Spatial object tracking data:
**********

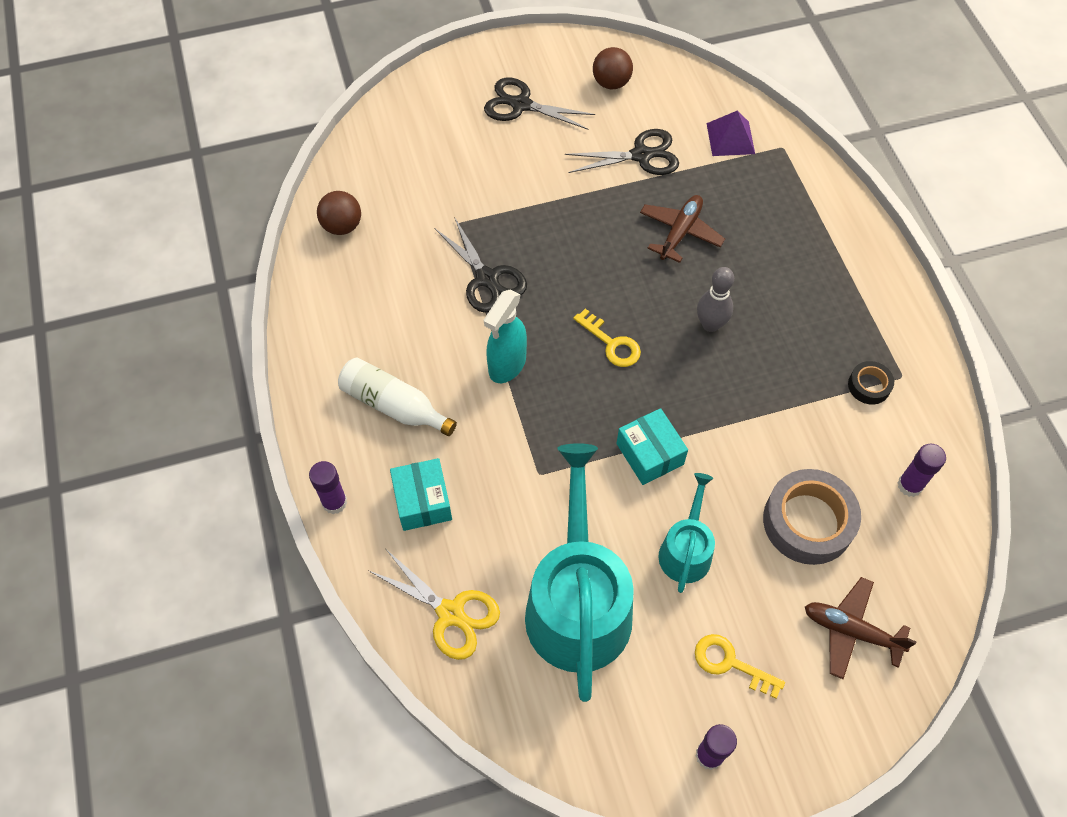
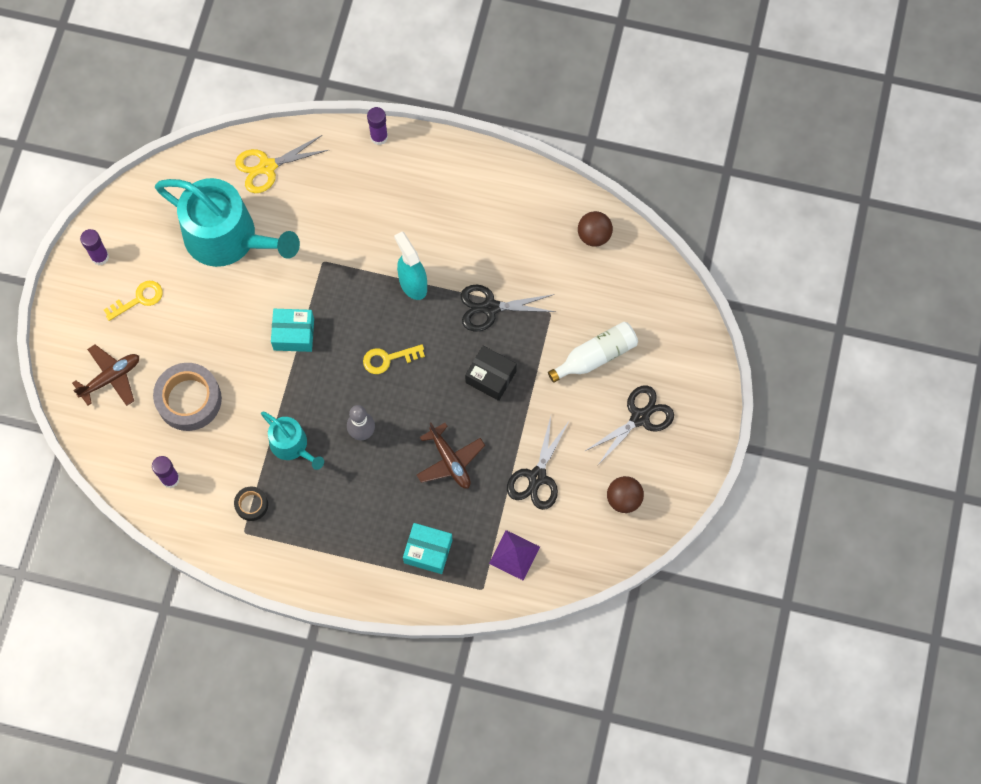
camera: 120 degrees right, 10 degrees up
white bottle [338,357,457,436] -> white bottle moved to [548,322,638,383]
turquoise box [390,458,452,531] -> turquoise box moved to [403,523,452,574]
turquoise watering can [658,473,715,593] -> turquoise watering can moved to [261,412,324,470]
none -> black box [465,346,517,401]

**********

◆ Work task ◆
Beginning at the line that contains "turquoise box [390,458,452,531]" and ending at the last line above, copy each line without any change.

◆ Exercise solution ◆
turquoise box [390,458,452,531] -> turquoise box moved to [403,523,452,574]
turquoise watering can [658,473,715,593] -> turquoise watering can moved to [261,412,324,470]
none -> black box [465,346,517,401]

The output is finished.